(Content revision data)
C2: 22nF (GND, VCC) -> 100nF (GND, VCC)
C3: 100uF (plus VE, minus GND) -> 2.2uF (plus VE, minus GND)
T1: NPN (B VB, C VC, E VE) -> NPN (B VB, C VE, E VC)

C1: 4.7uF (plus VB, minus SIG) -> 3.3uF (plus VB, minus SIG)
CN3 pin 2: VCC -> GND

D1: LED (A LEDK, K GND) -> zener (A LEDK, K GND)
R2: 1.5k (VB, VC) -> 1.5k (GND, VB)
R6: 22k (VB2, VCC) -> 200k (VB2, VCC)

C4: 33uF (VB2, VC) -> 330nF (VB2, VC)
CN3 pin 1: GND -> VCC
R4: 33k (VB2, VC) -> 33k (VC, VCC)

==

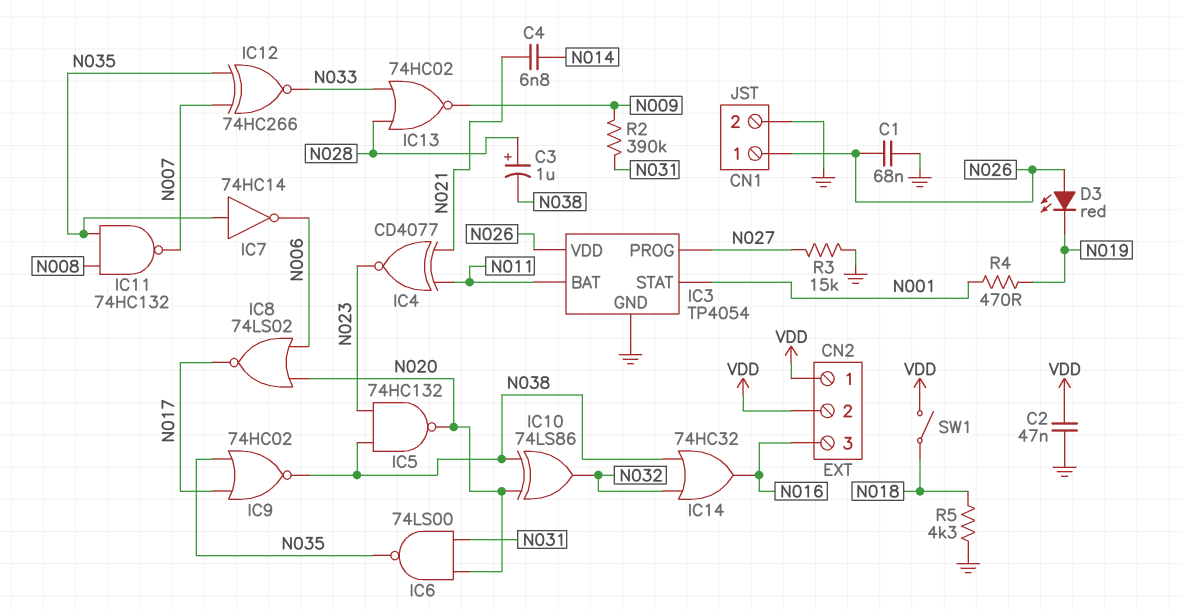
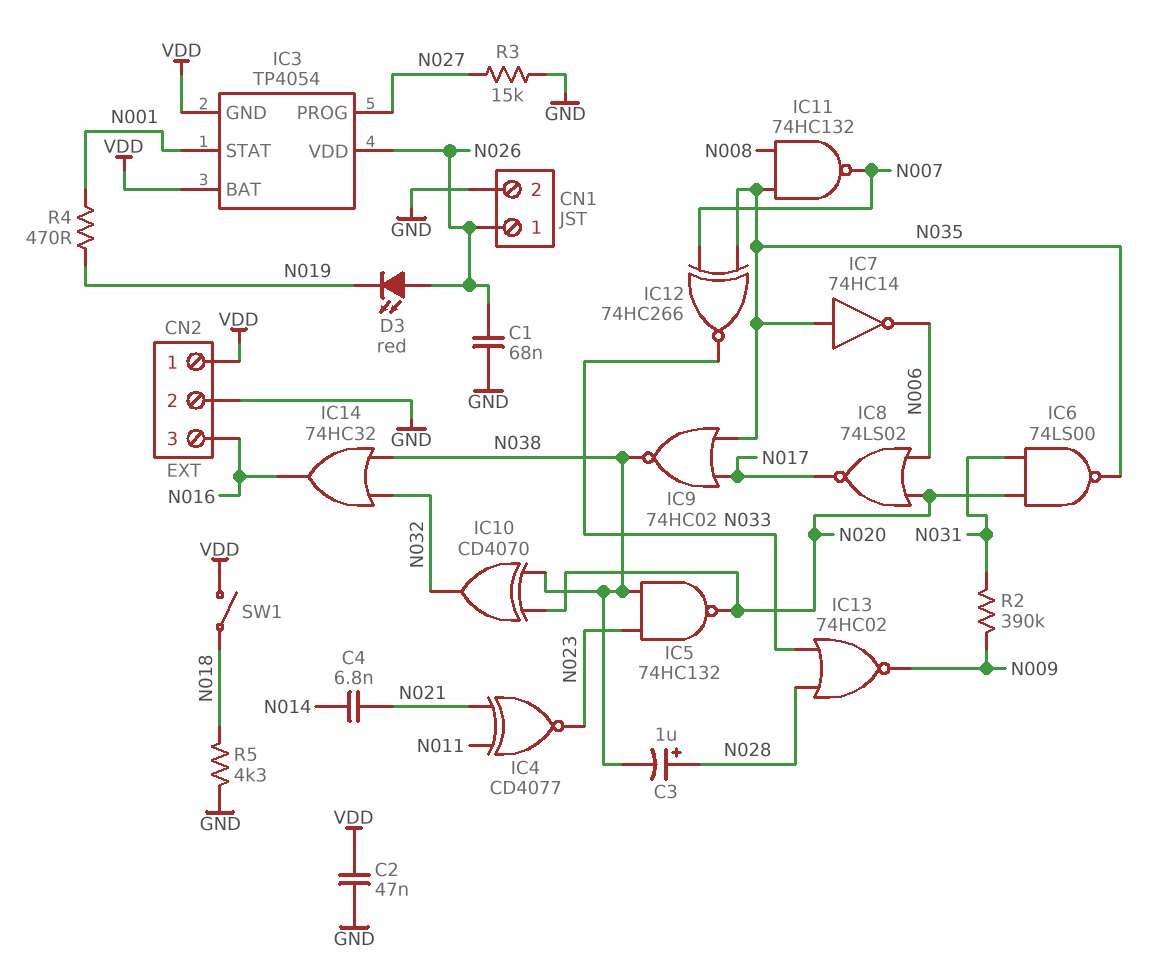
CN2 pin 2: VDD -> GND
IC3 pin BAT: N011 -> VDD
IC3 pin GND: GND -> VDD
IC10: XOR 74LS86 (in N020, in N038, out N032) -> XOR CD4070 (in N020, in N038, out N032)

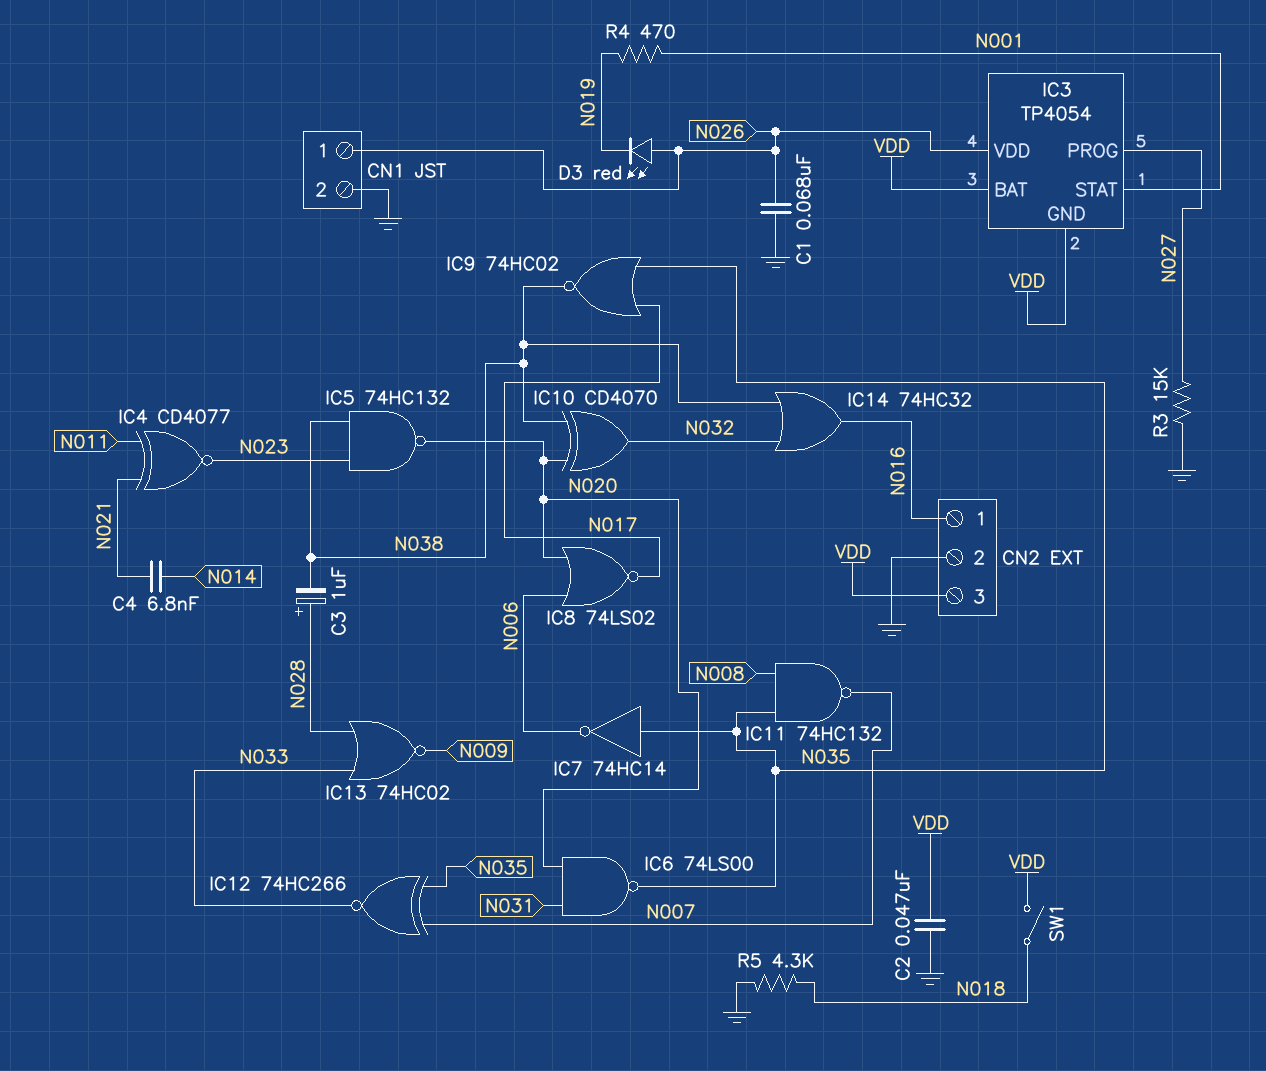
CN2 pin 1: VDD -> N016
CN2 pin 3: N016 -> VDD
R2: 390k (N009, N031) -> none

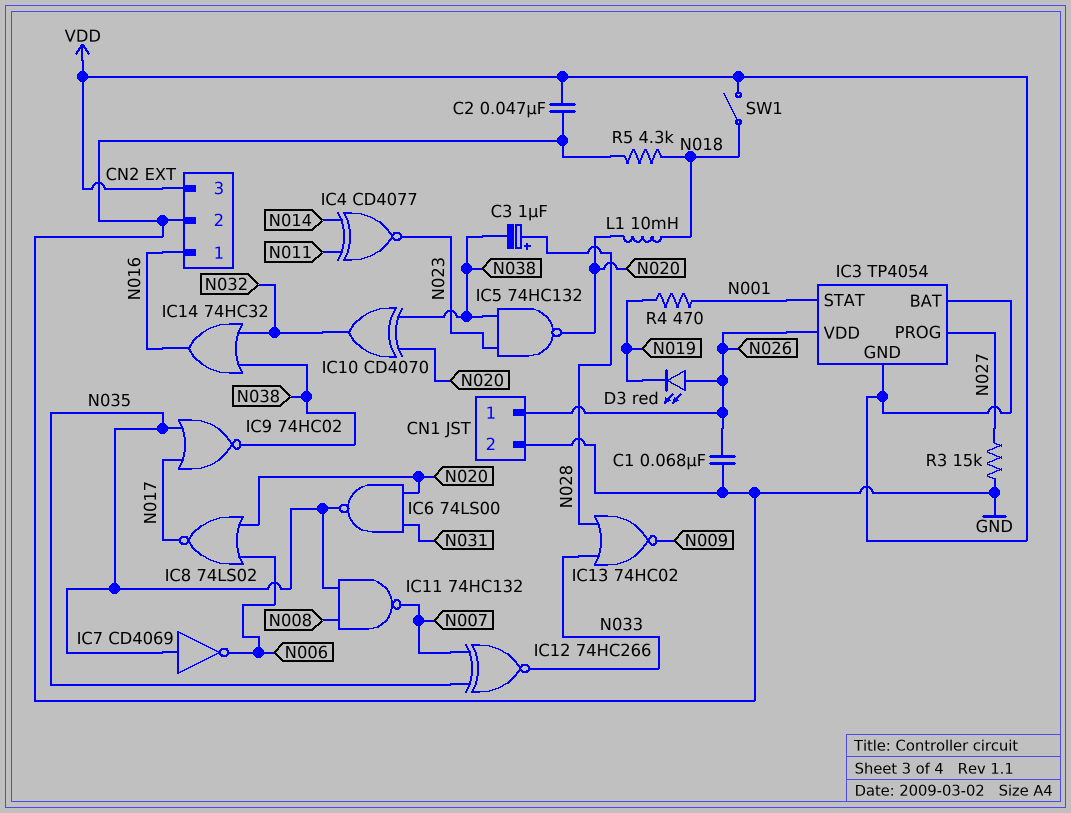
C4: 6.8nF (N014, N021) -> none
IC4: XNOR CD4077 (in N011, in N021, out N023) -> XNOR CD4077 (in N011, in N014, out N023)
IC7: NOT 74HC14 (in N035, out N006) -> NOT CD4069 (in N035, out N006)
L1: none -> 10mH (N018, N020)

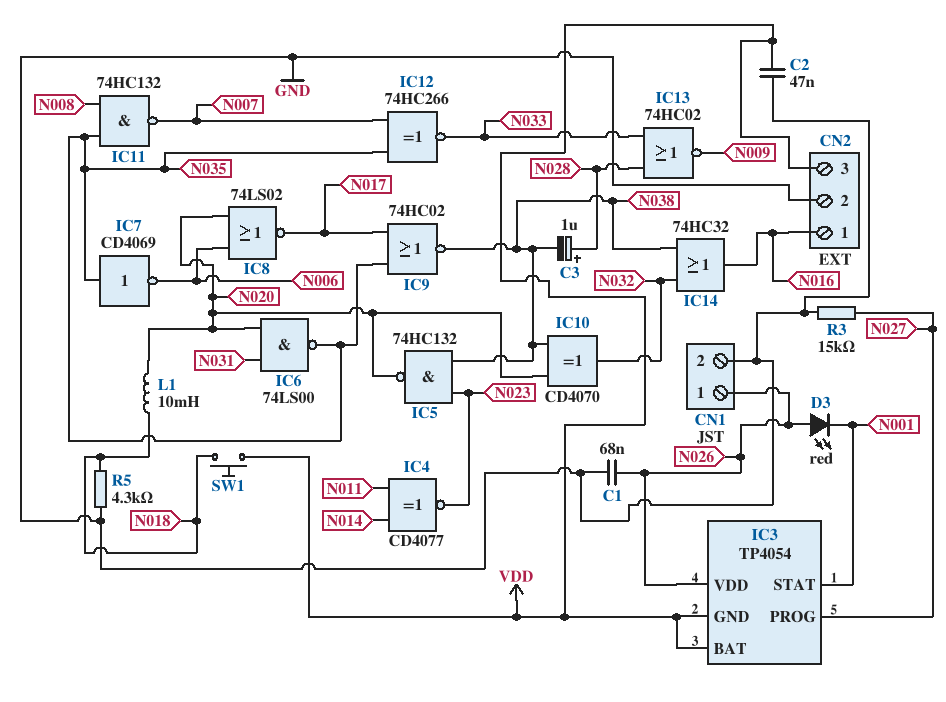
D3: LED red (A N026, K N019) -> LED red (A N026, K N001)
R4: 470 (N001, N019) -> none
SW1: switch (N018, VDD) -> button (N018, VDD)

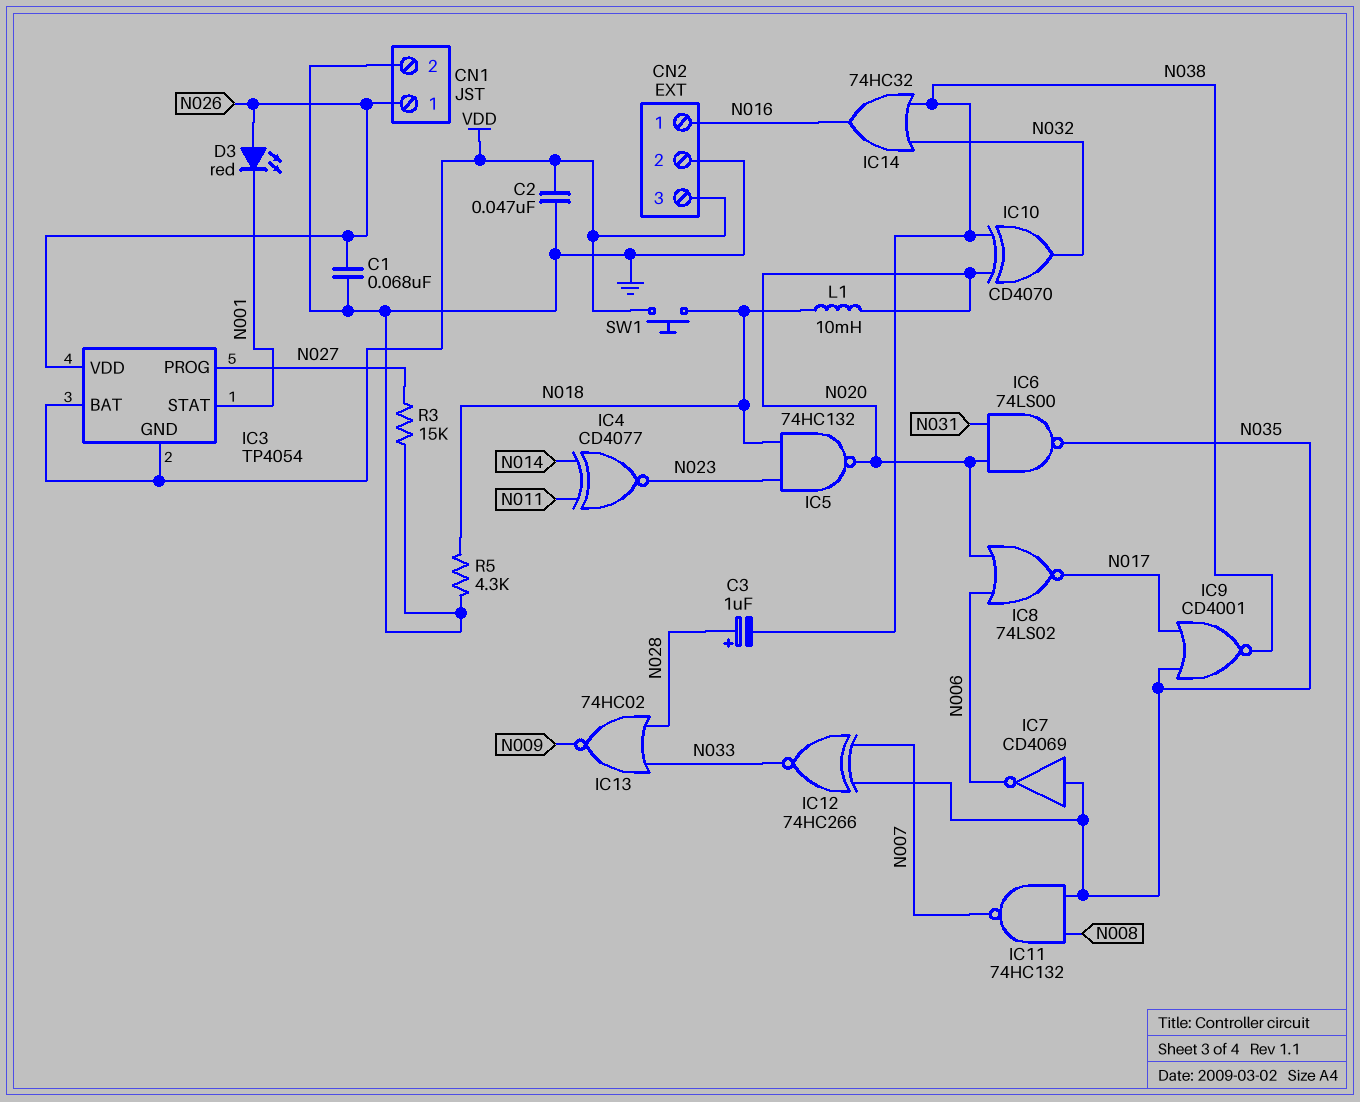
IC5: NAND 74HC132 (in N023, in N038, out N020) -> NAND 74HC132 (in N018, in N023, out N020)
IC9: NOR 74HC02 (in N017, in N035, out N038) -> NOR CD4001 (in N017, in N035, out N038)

Exercise brief: Your task is to copy every line in the entries that holds the string "none".

Result of this exercise:
R2: 390k (N009, N031) -> none
C4: 6.8nF (N014, N021) -> none
L1: none -> 10mH (N018, N020)
R4: 470 (N001, N019) -> none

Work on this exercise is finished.